* [Task brief]: Reproduce the lines of this material, swapping every occurrence of "none" for "blank" and keeping everything else unchanged. Omit the pictures from your output.

* [Data in this exercise]:
— start —

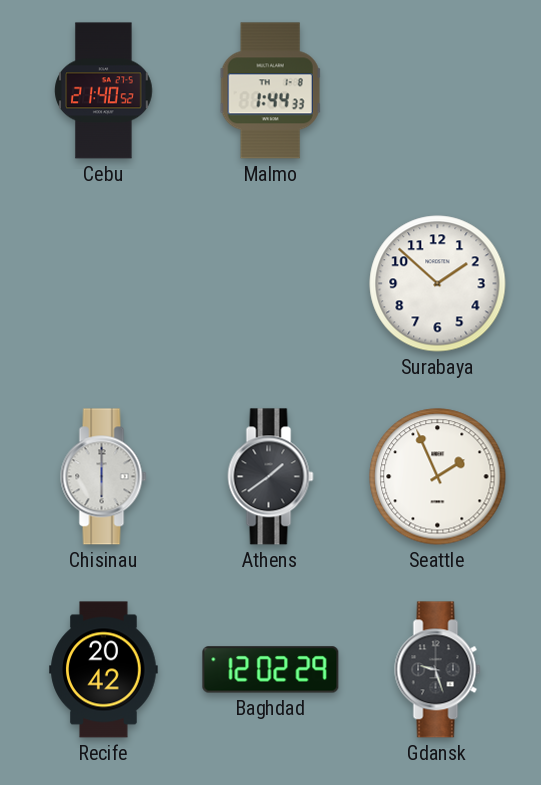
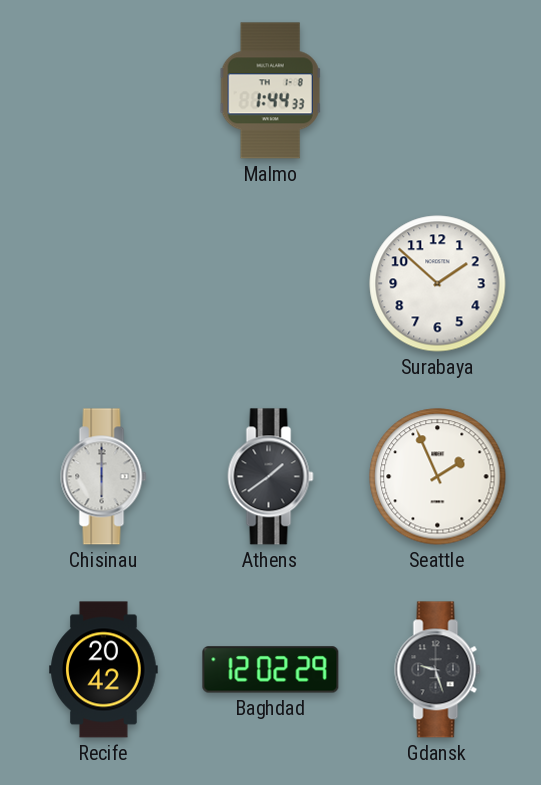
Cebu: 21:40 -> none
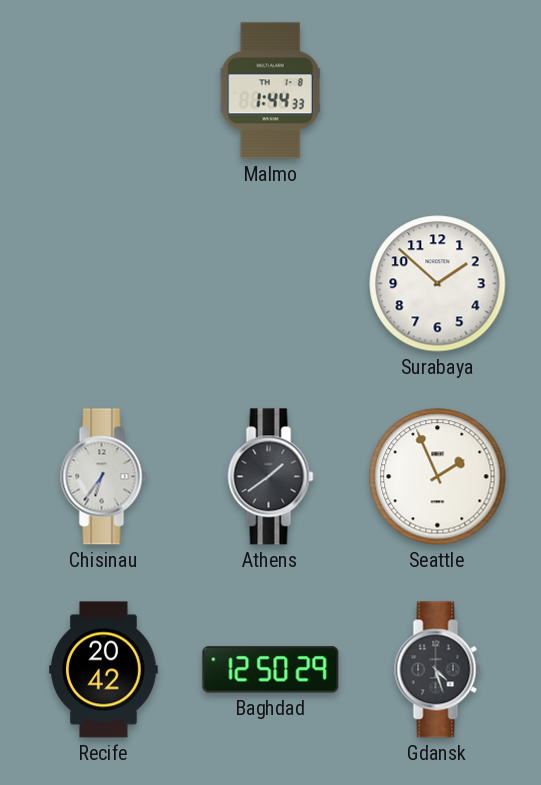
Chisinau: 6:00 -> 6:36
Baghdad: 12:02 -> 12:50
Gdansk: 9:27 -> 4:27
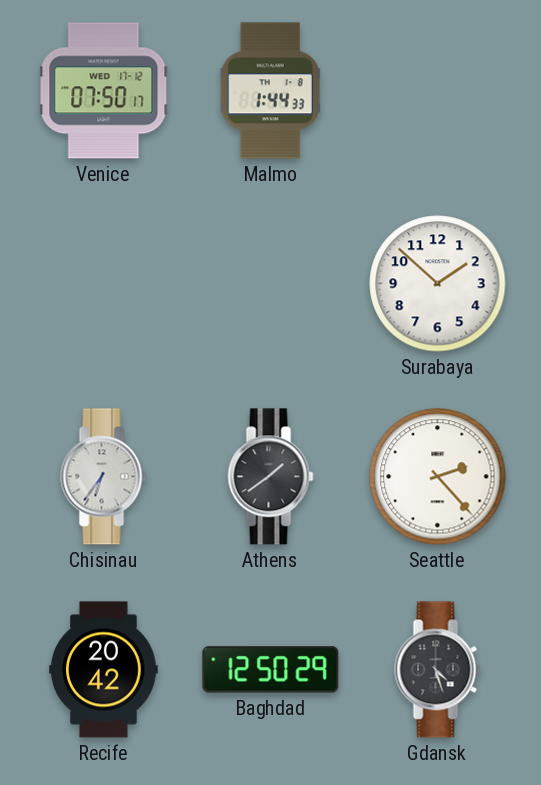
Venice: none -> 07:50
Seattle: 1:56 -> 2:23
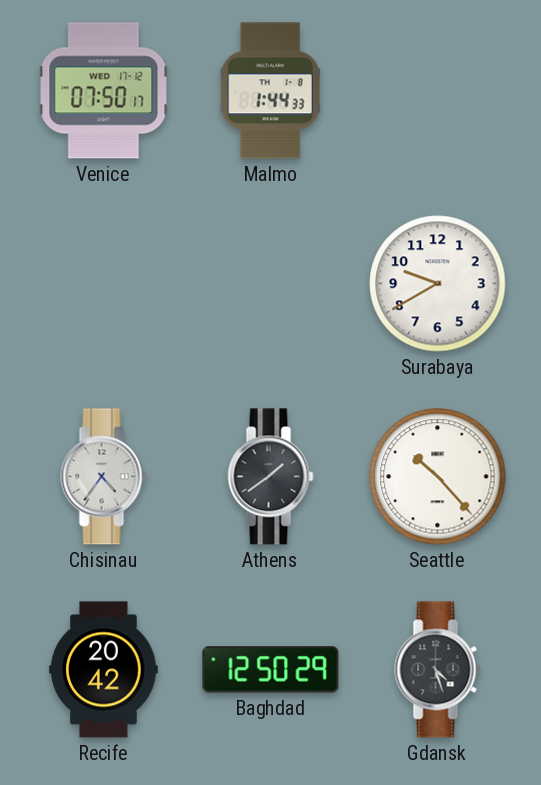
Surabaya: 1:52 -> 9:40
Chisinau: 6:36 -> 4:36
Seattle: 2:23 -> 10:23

— end —

* [Response to the task]:
Cebu: 21:40 -> blank
Chisinau: 6:00 -> 6:36
Baghdad: 12:02 -> 12:50
Gdansk: 9:27 -> 4:27
Venice: blank -> 07:50
Seattle: 1:56 -> 2:23
Surabaya: 1:52 -> 9:40
Chisinau: 6:36 -> 4:36
Seattle: 2:23 -> 10:23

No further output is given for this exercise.